Rename "warm golden lights" to "warm amber lights" in the items, starting with the line that contains "Yes, warm golden lights at lower left is to" and going on through the line that contains "The white glossy plate at center left is much". Reproduce only those lines with the change applied, leaving out the pictures.

Image-based spatial reasoning data
begin
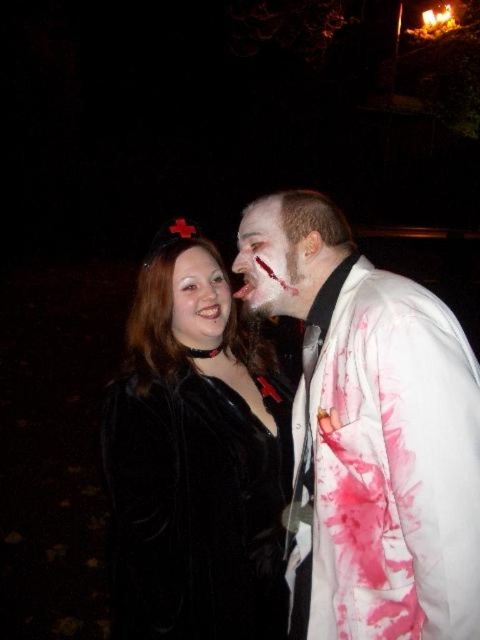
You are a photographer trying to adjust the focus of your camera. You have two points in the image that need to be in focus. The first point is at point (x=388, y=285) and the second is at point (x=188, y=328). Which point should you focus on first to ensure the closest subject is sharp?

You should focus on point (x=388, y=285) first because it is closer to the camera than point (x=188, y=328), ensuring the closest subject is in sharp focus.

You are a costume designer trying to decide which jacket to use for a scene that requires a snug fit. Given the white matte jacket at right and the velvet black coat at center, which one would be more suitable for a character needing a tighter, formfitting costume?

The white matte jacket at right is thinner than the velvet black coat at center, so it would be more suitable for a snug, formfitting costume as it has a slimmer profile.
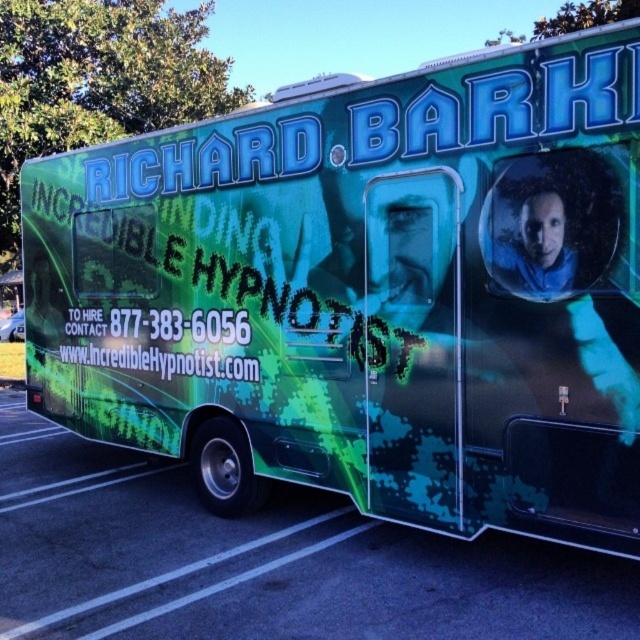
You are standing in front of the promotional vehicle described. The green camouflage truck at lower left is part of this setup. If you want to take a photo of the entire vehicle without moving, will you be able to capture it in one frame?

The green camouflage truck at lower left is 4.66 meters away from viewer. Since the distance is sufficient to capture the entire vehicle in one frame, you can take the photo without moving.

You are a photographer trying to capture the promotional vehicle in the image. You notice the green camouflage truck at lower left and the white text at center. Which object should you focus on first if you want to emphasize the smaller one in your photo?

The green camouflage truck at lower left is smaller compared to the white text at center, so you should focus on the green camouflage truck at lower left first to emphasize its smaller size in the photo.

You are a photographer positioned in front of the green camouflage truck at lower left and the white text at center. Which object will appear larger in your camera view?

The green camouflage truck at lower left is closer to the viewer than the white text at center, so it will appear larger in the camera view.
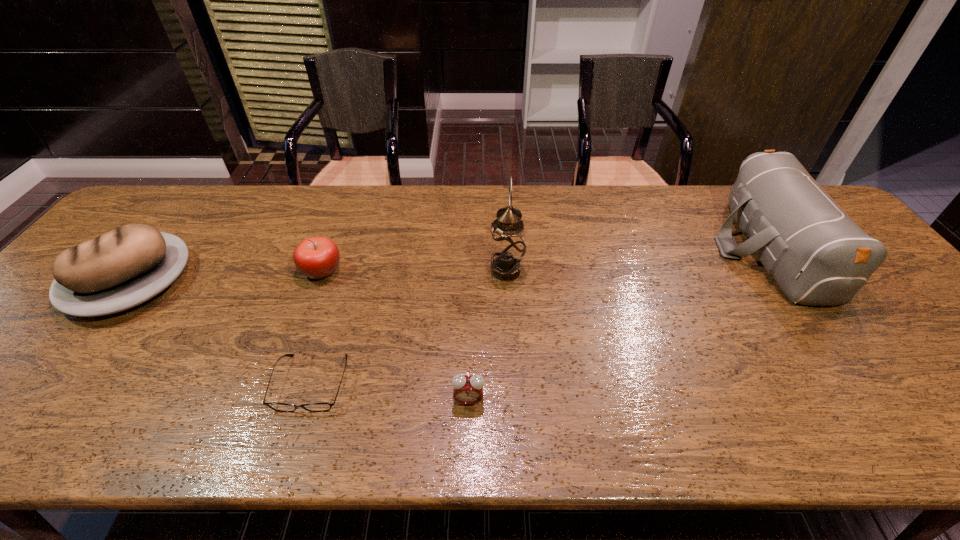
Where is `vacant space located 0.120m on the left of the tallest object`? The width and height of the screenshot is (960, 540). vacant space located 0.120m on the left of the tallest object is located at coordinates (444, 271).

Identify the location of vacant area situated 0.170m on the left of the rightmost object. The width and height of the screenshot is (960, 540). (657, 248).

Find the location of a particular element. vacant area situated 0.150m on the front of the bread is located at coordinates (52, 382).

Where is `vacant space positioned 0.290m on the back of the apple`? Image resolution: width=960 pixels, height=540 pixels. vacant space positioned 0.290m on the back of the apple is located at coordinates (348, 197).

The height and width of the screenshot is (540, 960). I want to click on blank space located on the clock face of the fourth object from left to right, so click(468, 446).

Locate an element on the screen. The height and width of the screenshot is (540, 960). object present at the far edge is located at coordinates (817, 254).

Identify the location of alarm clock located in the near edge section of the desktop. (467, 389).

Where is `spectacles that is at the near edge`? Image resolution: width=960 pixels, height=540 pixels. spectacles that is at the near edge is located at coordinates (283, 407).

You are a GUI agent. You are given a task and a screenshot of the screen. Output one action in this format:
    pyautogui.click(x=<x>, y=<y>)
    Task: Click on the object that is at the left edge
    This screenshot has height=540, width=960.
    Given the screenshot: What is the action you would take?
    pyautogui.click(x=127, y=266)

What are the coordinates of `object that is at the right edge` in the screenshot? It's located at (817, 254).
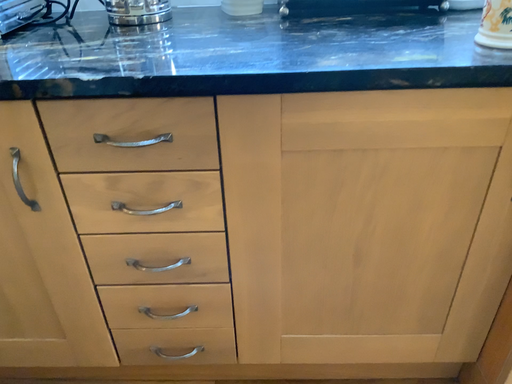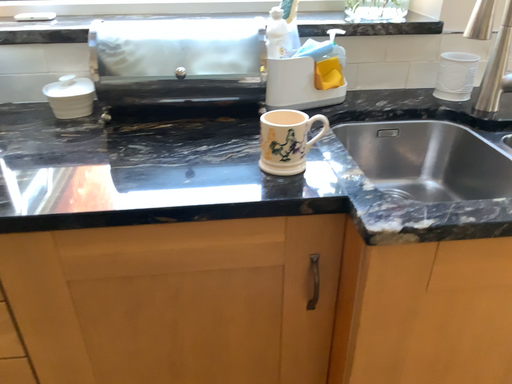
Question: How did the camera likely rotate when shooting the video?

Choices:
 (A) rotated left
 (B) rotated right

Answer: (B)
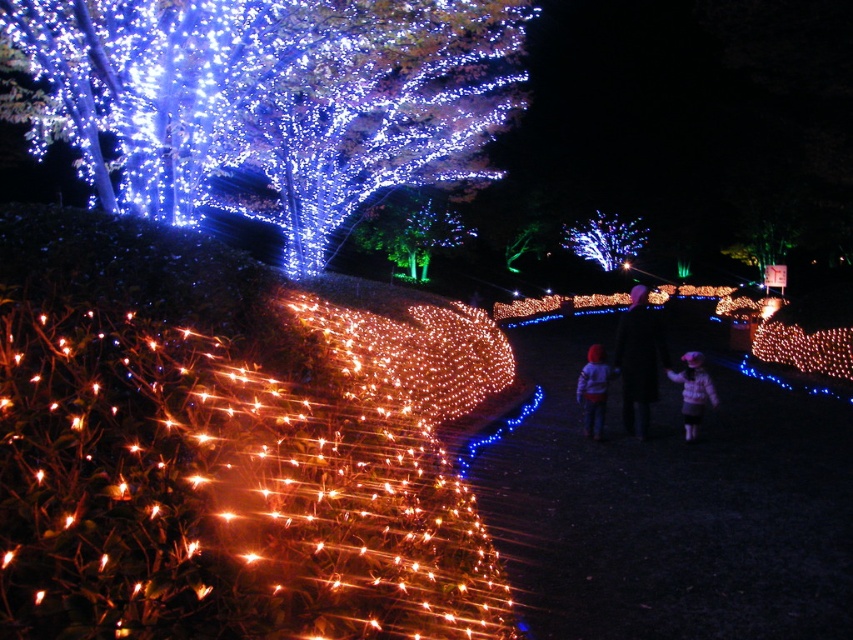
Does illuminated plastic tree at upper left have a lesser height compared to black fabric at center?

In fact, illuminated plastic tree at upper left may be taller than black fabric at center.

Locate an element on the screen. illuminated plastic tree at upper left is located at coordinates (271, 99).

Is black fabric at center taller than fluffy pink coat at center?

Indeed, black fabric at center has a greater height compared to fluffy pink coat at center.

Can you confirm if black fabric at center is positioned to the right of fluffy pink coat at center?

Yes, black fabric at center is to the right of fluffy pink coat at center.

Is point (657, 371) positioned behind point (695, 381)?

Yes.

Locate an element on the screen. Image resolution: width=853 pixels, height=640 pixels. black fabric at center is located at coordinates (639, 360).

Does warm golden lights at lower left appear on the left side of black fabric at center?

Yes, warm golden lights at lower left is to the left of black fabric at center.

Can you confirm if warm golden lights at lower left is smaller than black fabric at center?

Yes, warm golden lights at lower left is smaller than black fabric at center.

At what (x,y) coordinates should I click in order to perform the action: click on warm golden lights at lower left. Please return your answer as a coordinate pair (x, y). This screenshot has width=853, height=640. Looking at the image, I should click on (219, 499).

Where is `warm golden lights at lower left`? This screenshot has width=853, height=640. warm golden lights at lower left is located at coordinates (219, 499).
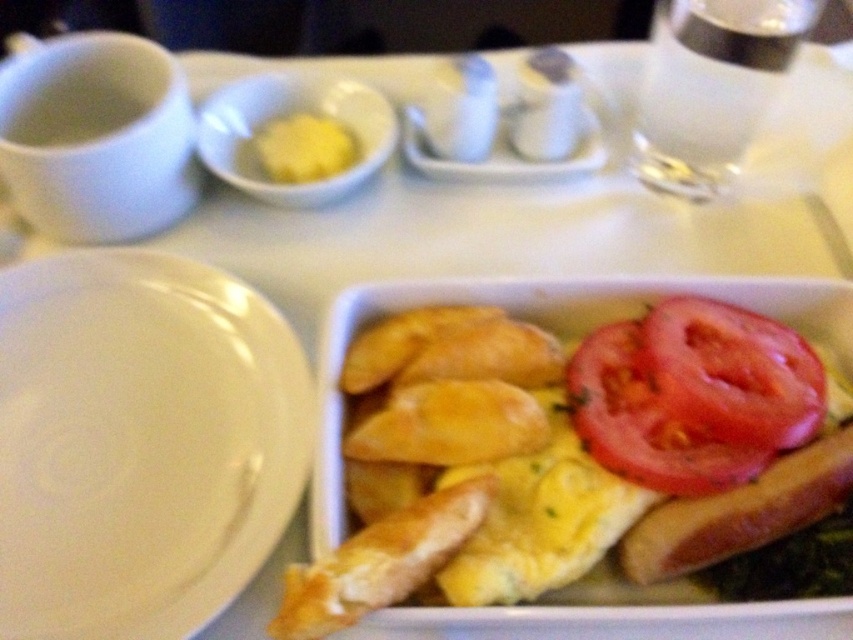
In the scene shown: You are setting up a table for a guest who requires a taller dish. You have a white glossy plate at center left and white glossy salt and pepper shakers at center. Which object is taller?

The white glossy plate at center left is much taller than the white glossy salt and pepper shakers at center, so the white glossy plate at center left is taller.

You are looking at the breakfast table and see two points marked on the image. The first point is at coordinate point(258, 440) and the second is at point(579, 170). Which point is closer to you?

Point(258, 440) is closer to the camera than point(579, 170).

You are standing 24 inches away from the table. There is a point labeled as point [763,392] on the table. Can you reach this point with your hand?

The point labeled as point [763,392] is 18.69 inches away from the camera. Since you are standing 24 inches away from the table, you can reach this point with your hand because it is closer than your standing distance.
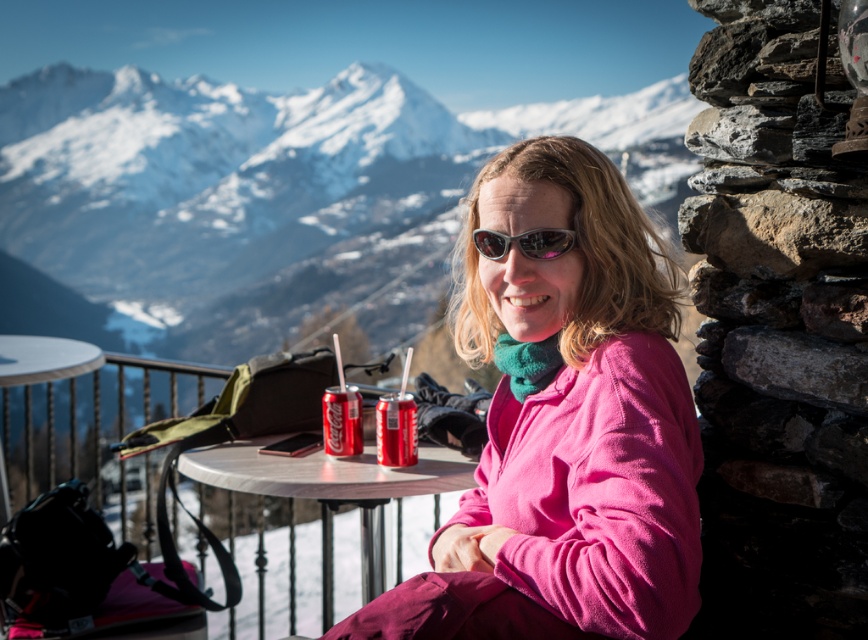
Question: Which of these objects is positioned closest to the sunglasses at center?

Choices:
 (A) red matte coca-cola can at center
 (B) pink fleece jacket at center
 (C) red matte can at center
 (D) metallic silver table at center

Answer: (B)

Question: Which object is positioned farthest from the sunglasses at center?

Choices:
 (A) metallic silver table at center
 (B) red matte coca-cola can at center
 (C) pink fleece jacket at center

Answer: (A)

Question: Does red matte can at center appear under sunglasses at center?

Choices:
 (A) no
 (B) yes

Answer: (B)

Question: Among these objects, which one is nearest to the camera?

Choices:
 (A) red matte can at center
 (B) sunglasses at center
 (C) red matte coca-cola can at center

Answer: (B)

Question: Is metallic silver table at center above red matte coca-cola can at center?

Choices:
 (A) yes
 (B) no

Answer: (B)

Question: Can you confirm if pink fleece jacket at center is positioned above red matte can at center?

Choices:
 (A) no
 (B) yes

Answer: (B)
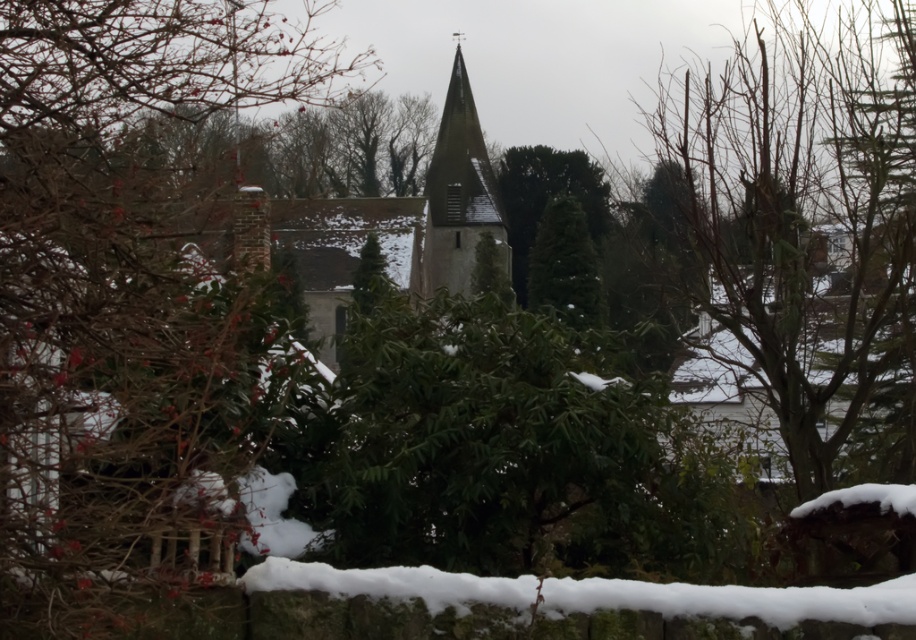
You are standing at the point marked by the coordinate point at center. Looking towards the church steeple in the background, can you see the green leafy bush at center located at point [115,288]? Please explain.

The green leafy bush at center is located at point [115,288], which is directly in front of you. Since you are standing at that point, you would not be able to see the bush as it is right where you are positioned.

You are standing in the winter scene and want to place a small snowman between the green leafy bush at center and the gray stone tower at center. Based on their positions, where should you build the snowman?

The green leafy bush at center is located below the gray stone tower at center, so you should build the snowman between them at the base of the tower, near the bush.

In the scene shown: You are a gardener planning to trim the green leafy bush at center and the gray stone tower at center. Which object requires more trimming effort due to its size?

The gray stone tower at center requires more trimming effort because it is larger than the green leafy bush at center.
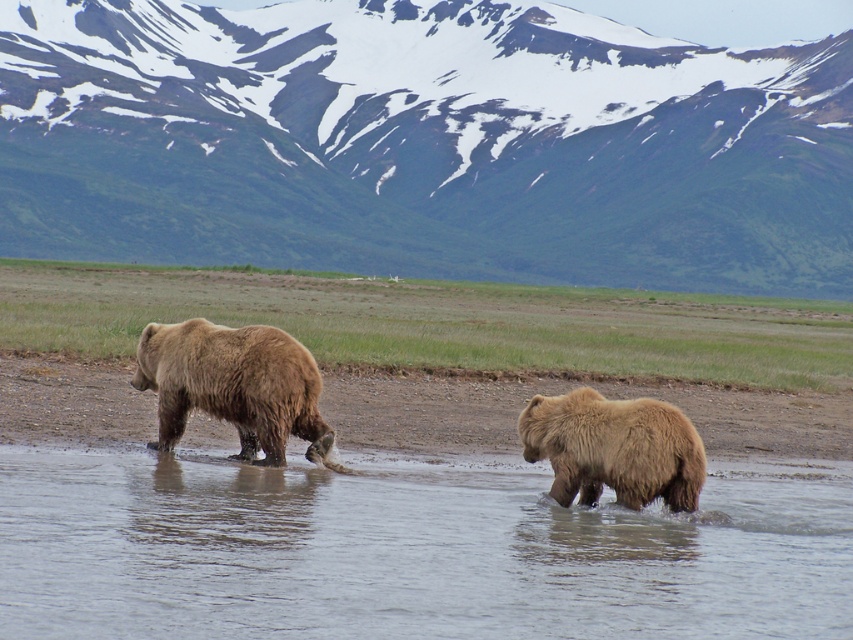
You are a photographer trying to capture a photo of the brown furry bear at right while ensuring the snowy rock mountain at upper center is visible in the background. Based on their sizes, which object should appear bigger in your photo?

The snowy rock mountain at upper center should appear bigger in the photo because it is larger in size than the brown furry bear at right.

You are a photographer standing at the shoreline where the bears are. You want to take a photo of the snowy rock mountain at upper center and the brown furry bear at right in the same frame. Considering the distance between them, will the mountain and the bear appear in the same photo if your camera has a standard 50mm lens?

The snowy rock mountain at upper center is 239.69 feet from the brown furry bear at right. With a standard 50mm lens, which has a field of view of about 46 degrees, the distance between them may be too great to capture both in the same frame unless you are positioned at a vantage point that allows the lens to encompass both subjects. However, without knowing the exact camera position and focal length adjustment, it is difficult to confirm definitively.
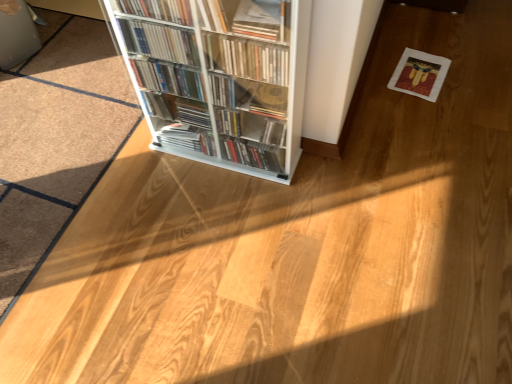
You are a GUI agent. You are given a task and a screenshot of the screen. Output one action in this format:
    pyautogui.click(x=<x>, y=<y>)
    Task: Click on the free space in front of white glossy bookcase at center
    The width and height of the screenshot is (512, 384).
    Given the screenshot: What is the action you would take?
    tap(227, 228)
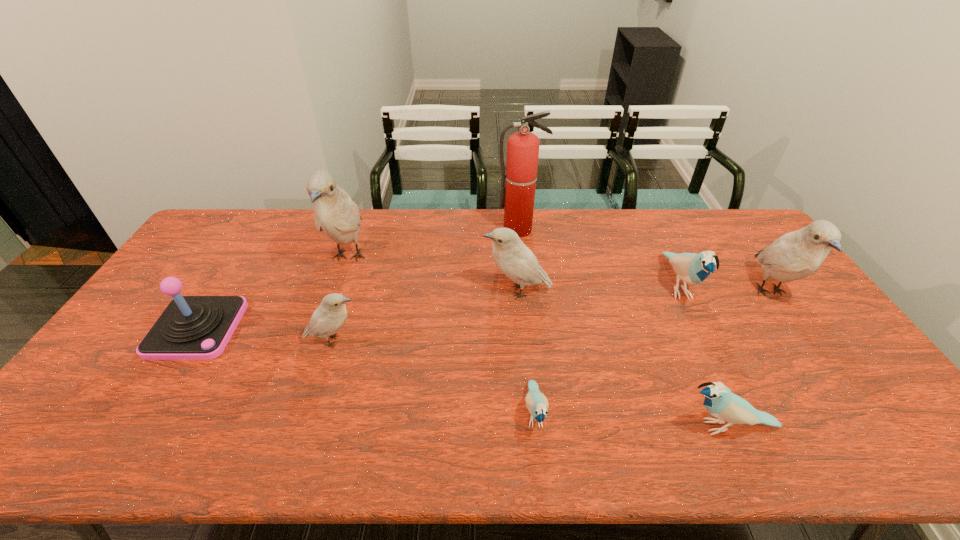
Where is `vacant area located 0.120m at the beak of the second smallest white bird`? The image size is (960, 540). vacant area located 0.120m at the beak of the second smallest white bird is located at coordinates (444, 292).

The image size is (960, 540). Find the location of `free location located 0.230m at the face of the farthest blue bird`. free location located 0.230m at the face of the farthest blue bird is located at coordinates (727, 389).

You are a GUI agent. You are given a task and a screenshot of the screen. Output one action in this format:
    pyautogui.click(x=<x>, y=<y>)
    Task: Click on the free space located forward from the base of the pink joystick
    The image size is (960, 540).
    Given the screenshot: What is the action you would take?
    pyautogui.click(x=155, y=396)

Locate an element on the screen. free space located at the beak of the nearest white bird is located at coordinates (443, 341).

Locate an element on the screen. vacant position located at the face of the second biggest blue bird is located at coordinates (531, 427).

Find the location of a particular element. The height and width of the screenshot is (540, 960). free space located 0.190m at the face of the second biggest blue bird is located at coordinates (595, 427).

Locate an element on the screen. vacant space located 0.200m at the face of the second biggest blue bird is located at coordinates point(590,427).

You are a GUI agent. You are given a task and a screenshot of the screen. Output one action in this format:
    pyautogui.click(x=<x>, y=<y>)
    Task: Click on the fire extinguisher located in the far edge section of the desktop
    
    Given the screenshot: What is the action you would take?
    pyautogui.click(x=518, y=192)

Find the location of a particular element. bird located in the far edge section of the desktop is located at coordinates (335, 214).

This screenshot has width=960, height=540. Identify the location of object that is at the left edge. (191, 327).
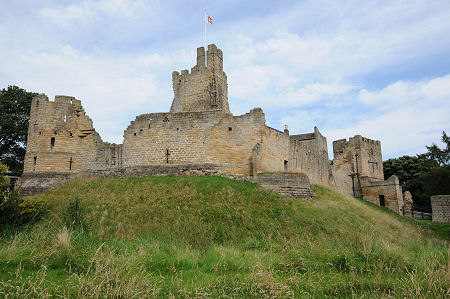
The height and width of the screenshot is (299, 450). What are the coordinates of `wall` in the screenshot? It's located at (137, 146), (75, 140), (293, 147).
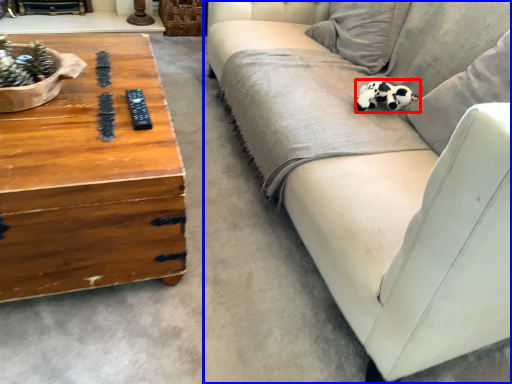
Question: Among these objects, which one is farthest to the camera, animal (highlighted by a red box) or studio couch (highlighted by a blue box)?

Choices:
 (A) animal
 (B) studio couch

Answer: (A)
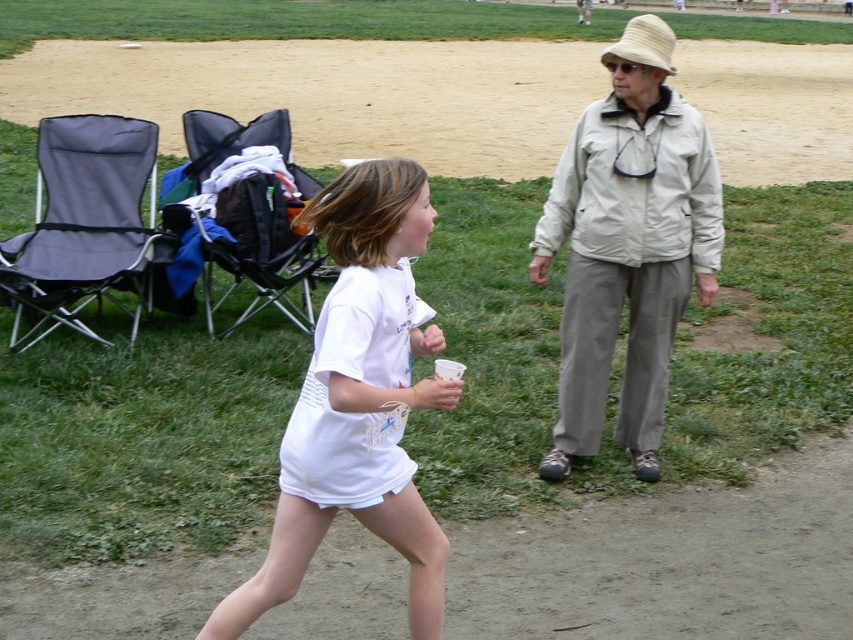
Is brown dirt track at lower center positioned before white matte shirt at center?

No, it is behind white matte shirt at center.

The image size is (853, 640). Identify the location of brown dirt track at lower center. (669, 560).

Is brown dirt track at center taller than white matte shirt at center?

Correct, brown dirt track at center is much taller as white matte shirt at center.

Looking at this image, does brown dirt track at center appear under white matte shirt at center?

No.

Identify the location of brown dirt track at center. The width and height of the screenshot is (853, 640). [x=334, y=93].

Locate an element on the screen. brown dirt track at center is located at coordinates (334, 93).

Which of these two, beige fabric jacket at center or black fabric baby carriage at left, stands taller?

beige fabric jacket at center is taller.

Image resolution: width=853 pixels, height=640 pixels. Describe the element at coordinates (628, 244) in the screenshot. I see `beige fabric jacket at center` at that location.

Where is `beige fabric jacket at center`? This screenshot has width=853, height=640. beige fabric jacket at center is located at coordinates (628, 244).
end
Response to the exercise:
Yes, warm amber lights at lower left is to the left of black fabric at center.

Can you confirm if warm amber lights at lower left is smaller than black fabric at center?

Yes, warm amber lights at lower left is smaller than black fabric at center.

At what (x,y) coordinates should I click in order to perform the action: click on warm amber lights at lower left. Please return your answer as a coordinate pair (x, y). This screenshot has width=853, height=640. Looking at the image, I should click on (219, 499).

Where is `warm amber lights at lower left`? This screenshot has width=853, height=640. warm amber lights at lower left is located at coordinates (219, 499).
In the scene shown: You are setting up a table for a guest who requires a taller dish. You have a white glossy plate at center left and white glossy salt and pepper shakers at center. Which object is taller?

The white glossy plate at center left is much taller than the white glossy salt and pepper shakers at center, so the white glossy plate at center left is taller.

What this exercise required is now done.